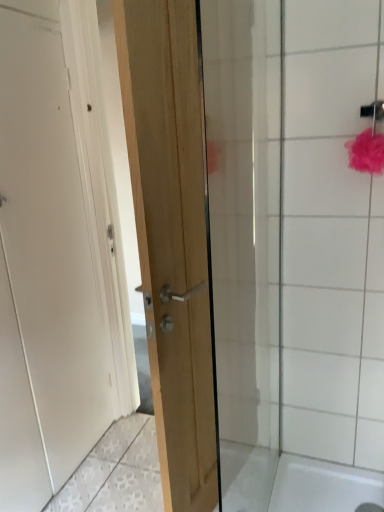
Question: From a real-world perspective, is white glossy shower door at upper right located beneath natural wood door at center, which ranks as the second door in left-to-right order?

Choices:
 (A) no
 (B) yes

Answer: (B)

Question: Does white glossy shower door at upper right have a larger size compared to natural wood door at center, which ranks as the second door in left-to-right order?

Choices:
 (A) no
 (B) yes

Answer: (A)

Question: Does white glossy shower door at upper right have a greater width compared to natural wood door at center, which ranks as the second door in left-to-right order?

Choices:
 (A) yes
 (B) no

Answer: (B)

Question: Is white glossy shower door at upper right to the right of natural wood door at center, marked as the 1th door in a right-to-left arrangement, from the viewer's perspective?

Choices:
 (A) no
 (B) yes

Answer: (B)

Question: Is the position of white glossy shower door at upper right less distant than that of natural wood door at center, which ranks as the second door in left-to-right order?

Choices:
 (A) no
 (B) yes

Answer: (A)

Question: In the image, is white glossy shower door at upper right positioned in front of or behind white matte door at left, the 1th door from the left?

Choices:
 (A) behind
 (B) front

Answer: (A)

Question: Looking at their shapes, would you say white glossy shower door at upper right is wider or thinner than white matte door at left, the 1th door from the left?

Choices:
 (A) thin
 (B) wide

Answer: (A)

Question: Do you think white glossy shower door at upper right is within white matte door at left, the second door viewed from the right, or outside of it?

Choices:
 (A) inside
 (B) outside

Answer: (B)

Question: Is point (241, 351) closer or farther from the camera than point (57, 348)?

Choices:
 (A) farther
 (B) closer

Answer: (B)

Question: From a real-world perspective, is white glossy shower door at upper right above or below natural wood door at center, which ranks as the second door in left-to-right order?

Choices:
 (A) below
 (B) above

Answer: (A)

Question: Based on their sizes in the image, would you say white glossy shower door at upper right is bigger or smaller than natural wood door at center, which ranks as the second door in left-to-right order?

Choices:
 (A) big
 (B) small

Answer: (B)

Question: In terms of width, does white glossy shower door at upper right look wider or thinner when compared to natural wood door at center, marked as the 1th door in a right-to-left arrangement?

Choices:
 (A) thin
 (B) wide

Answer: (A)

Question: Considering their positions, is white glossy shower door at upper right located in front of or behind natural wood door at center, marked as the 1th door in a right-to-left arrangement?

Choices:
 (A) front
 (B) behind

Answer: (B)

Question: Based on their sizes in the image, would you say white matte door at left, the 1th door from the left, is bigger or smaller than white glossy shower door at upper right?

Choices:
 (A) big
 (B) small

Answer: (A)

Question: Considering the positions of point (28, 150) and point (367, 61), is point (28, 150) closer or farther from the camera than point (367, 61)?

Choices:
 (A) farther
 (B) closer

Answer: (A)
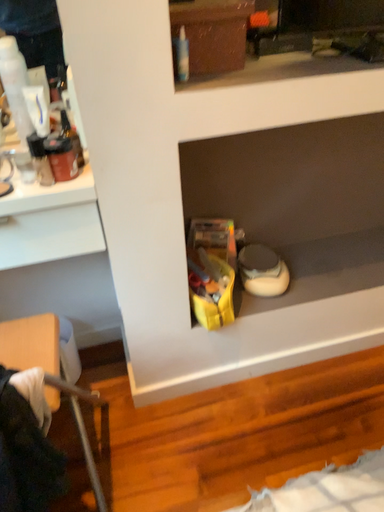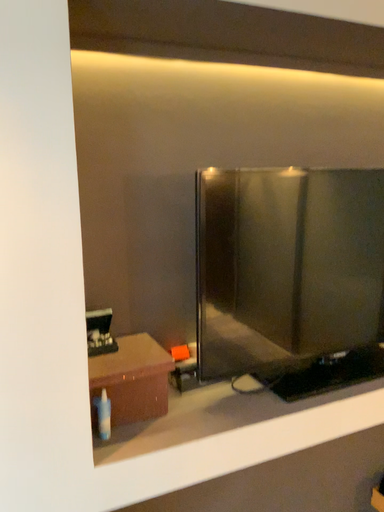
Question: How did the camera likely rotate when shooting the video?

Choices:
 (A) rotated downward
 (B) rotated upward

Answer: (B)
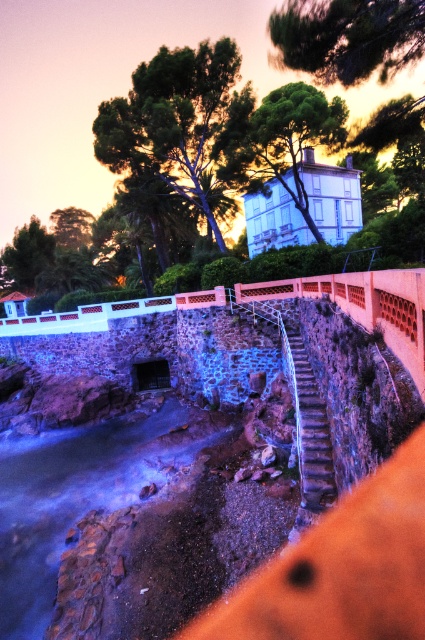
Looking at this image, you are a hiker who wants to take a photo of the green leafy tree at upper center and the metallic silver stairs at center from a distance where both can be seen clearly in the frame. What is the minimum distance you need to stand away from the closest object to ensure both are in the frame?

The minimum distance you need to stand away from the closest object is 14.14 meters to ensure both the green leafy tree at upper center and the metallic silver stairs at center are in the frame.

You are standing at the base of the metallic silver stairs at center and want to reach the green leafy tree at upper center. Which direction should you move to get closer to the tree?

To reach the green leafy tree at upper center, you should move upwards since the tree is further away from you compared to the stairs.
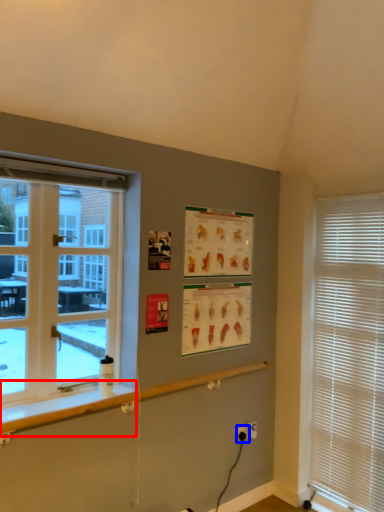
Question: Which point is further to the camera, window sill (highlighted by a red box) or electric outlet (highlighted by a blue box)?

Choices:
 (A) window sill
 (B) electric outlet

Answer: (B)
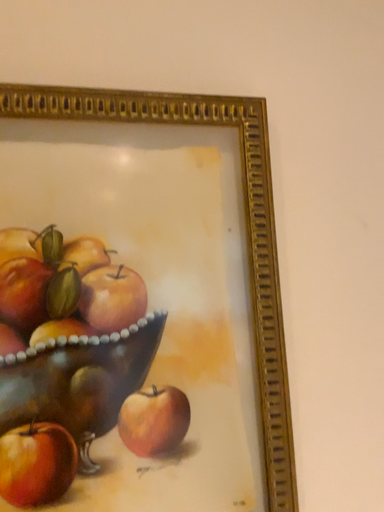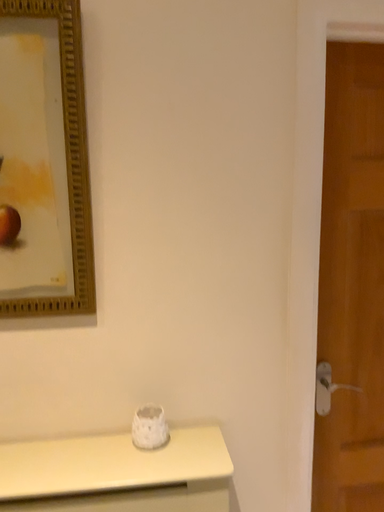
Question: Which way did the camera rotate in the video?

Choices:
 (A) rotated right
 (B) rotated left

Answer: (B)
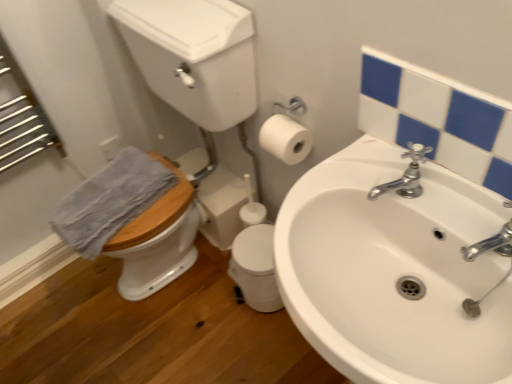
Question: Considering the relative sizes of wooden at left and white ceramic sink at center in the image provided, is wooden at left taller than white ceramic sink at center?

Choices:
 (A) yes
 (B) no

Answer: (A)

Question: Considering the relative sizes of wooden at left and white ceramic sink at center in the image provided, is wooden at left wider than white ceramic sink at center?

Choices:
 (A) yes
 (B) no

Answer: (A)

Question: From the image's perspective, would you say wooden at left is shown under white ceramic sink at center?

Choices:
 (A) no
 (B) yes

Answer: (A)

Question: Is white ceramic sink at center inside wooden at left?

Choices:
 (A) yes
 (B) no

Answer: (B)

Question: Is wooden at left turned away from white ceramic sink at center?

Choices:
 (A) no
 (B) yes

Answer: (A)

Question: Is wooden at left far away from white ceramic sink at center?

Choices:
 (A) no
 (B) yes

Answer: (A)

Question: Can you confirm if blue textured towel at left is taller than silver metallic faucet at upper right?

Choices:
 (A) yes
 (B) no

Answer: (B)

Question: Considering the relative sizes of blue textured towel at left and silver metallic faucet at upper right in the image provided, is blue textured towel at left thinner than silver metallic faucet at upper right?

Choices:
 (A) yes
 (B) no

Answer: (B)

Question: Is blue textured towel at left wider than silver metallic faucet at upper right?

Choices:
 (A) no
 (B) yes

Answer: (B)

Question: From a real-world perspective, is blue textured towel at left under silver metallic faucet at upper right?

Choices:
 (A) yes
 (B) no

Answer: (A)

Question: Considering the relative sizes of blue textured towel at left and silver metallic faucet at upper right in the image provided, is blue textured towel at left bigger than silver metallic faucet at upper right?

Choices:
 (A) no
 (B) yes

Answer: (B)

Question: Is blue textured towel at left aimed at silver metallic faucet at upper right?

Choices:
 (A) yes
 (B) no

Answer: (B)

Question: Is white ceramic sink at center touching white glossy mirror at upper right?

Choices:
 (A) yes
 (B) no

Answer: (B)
◆ ◆ ◆
▶ GIVEN EXERCISE: Report every line of the material above that contains the string "arrangement". Case counts.

▶ OUTPUT BELOW:
Question: Is white glossy shower door at upper right to the right of natural wood door at center, marked as the 1th door in a right-to-left arrangement, from the viewer's perspective?
Question: In terms of width, does white glossy shower door at upper right look wider or thinner when compared to natural wood door at center, marked as the 1th door in a right-to-left arrangement?
Question: Considering their positions, is white glossy shower door at upper right located in front of or behind natural wood door at center, marked as the 1th door in a right-to-left arrangement?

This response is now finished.